# TASK TO CARRY OUT:
Copy out each line of the entries where the word "adhesiva" is present.

# GIVEN ENTRIES:

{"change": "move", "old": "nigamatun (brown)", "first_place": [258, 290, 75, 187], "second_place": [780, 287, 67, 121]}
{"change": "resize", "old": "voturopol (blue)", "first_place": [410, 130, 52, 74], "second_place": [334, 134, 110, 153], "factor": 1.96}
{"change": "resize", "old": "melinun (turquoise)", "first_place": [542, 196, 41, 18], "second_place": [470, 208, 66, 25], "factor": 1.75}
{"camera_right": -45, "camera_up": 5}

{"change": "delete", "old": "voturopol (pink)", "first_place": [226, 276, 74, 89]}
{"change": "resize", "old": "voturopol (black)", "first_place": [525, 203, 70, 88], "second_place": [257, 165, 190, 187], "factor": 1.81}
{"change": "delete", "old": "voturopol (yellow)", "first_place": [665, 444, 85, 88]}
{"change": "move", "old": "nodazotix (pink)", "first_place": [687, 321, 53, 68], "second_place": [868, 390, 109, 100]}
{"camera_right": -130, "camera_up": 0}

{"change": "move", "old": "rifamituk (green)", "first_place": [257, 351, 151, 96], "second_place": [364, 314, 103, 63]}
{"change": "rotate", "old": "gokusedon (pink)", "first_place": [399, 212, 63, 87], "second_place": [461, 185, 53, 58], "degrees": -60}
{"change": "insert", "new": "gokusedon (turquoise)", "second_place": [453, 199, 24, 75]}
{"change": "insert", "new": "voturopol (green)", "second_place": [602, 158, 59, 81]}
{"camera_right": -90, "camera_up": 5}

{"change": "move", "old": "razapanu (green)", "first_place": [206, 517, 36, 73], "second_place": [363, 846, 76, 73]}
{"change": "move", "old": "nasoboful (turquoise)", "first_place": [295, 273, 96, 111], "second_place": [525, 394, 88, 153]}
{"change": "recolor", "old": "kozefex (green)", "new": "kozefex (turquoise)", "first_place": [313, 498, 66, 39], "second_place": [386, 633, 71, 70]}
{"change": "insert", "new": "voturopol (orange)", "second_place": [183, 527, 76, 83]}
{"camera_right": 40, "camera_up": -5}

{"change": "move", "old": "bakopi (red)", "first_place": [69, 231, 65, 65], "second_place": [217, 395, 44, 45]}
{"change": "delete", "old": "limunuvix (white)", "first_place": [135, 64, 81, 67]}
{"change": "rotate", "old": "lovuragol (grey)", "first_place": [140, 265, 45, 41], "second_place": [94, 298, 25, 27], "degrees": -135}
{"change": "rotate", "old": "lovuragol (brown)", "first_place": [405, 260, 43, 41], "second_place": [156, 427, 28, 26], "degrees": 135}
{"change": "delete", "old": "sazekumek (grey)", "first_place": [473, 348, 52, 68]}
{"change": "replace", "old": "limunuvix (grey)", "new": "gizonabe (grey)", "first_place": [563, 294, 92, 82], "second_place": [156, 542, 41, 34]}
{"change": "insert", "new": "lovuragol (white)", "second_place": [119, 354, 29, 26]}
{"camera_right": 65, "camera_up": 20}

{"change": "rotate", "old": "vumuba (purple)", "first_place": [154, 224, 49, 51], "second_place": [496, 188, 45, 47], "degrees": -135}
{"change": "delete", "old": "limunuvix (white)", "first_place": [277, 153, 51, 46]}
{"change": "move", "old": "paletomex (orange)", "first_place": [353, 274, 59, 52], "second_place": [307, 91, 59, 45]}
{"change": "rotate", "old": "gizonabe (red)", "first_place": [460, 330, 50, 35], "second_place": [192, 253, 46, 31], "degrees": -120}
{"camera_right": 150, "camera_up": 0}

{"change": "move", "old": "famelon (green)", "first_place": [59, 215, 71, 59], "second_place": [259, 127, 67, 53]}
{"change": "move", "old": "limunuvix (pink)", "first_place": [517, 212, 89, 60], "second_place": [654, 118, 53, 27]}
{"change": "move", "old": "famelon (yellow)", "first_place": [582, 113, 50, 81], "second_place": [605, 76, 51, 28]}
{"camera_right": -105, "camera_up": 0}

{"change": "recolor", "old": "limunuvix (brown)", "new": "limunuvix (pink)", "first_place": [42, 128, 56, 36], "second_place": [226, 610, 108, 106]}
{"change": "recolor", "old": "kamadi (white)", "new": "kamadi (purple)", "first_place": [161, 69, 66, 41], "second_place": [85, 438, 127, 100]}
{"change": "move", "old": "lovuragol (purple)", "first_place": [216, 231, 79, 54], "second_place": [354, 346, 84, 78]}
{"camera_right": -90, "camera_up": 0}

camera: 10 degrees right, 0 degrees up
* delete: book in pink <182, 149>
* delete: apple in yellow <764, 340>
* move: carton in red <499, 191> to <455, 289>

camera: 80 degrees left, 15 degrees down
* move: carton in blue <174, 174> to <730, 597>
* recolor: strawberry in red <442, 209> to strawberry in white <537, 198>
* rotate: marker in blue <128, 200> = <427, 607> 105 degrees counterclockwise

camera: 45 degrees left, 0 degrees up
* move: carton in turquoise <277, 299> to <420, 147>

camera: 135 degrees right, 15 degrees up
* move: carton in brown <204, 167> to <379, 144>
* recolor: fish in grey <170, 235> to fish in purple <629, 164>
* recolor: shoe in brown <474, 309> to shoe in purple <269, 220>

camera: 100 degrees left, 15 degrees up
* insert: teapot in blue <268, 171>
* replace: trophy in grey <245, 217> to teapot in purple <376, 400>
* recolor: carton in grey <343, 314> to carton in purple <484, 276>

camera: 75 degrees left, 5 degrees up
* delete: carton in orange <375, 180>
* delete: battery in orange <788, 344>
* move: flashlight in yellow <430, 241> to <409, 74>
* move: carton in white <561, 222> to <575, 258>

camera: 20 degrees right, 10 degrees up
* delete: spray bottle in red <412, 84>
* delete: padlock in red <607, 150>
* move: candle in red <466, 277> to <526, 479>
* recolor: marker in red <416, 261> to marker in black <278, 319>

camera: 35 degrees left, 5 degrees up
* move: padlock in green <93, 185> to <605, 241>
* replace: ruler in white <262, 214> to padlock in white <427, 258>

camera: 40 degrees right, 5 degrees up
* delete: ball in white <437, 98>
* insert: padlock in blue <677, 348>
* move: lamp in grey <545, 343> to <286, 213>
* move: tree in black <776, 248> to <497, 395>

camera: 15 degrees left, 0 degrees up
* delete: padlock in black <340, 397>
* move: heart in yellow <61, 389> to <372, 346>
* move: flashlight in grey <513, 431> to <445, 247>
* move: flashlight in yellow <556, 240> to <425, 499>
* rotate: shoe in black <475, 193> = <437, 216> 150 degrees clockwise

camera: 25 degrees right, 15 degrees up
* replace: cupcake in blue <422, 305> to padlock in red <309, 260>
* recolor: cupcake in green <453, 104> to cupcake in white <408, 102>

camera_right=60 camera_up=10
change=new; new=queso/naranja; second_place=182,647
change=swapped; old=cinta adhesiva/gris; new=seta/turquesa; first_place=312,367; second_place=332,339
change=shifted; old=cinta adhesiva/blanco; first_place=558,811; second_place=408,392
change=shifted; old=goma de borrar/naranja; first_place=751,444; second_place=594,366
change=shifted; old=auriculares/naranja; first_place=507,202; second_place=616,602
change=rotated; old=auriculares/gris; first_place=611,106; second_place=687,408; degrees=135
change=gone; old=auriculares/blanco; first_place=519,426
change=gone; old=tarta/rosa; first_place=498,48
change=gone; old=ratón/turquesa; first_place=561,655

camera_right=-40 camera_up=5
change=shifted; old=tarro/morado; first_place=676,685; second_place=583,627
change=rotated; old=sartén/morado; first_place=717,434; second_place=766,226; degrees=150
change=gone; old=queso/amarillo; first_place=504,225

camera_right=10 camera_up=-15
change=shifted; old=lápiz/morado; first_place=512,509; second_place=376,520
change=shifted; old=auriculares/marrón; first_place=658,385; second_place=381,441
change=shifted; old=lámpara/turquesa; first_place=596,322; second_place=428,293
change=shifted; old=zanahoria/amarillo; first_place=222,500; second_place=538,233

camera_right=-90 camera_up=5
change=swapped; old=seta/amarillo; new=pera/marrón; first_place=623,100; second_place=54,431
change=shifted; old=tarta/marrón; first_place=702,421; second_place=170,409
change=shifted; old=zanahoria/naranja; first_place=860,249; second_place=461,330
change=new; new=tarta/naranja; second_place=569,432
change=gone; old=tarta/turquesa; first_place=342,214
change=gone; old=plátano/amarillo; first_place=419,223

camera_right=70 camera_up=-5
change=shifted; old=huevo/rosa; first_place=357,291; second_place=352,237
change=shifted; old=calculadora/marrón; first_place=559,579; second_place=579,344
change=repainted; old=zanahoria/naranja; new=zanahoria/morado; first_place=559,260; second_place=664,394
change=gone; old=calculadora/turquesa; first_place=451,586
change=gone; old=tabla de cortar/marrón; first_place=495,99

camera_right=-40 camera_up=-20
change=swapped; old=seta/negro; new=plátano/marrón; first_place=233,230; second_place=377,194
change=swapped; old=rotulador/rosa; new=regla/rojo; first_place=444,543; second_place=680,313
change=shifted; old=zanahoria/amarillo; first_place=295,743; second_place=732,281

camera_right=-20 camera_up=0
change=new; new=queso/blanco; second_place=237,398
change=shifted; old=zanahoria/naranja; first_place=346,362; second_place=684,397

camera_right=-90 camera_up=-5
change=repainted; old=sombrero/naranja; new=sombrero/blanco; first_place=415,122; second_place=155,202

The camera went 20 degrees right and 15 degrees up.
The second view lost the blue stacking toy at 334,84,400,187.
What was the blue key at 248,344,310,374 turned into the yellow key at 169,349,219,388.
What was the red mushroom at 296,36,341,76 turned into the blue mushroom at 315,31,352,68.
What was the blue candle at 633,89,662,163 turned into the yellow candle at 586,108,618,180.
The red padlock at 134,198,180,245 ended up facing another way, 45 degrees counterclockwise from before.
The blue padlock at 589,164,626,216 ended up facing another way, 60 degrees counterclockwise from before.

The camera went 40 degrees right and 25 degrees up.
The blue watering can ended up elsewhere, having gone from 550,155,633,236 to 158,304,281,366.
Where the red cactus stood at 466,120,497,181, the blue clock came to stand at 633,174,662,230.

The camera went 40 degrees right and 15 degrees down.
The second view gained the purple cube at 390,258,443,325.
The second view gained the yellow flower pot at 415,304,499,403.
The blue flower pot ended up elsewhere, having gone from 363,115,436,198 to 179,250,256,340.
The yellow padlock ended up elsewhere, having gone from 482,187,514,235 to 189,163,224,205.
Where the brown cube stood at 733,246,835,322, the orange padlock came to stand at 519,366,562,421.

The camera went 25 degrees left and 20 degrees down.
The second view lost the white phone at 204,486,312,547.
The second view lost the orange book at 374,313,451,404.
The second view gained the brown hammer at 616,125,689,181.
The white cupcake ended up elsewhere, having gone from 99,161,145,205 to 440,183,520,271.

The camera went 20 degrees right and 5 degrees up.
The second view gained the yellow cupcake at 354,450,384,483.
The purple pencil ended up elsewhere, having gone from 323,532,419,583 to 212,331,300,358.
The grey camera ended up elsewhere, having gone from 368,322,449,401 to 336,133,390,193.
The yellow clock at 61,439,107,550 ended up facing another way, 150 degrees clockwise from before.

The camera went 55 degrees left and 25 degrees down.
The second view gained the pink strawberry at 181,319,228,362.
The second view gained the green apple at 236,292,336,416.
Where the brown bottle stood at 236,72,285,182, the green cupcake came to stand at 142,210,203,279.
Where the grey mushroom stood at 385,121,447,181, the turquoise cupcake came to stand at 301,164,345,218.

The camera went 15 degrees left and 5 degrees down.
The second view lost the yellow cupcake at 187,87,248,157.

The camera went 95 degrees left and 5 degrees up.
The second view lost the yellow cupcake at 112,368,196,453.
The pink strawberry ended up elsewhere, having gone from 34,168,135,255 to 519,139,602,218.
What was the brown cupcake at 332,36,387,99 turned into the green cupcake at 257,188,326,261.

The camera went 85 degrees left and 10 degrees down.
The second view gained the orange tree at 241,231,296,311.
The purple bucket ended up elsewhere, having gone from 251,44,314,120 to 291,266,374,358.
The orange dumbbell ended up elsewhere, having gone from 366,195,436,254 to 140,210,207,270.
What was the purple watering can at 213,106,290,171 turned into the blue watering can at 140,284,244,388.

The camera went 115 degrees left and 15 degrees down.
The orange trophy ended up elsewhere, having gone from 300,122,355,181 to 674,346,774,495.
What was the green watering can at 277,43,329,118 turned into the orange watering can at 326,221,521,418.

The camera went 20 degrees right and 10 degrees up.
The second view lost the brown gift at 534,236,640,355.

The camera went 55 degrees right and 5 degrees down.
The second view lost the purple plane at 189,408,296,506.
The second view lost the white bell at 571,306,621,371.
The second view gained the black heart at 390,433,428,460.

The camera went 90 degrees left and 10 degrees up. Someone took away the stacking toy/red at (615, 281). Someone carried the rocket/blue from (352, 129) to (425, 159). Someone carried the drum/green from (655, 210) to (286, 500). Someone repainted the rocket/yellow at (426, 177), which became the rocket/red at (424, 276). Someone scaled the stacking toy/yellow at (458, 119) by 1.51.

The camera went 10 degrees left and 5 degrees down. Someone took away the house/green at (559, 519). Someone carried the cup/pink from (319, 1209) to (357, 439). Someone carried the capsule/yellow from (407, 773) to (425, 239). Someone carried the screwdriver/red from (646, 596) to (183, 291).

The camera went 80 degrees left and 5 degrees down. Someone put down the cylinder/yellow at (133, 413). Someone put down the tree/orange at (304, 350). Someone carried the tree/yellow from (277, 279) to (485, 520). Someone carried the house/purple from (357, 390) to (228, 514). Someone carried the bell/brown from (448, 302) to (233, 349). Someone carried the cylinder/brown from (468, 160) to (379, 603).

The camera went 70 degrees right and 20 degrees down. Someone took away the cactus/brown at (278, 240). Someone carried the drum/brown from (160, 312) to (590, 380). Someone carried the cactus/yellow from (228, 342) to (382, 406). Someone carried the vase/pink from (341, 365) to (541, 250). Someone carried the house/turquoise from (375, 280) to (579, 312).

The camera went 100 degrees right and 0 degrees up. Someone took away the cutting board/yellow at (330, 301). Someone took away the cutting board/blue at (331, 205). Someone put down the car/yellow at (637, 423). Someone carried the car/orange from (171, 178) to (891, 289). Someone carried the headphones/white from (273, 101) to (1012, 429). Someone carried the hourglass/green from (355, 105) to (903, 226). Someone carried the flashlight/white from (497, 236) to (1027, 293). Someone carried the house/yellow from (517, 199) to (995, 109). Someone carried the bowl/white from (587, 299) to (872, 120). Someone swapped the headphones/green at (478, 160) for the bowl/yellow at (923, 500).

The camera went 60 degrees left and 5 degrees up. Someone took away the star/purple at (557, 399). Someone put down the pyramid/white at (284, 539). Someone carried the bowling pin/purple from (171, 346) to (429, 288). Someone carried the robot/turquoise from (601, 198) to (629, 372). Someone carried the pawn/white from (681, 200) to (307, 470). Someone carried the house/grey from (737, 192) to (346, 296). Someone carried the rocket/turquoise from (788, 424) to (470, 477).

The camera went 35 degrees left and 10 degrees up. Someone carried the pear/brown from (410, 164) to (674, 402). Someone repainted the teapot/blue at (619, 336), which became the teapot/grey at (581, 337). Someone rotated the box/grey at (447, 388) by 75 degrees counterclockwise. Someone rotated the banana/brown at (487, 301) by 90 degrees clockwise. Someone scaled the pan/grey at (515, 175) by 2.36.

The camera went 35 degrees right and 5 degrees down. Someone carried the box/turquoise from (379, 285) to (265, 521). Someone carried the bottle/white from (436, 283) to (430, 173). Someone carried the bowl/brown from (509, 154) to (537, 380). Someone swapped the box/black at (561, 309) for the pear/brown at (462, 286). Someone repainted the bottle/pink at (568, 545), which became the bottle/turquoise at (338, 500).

# ANSWER TO THE EXERCISE:
change=swapped; old=cinta adhesiva/gris; new=seta/turquesa; first_place=312,367; second_place=332,339
change=shifted; old=cinta adhesiva/blanco; first_place=558,811; second_place=408,392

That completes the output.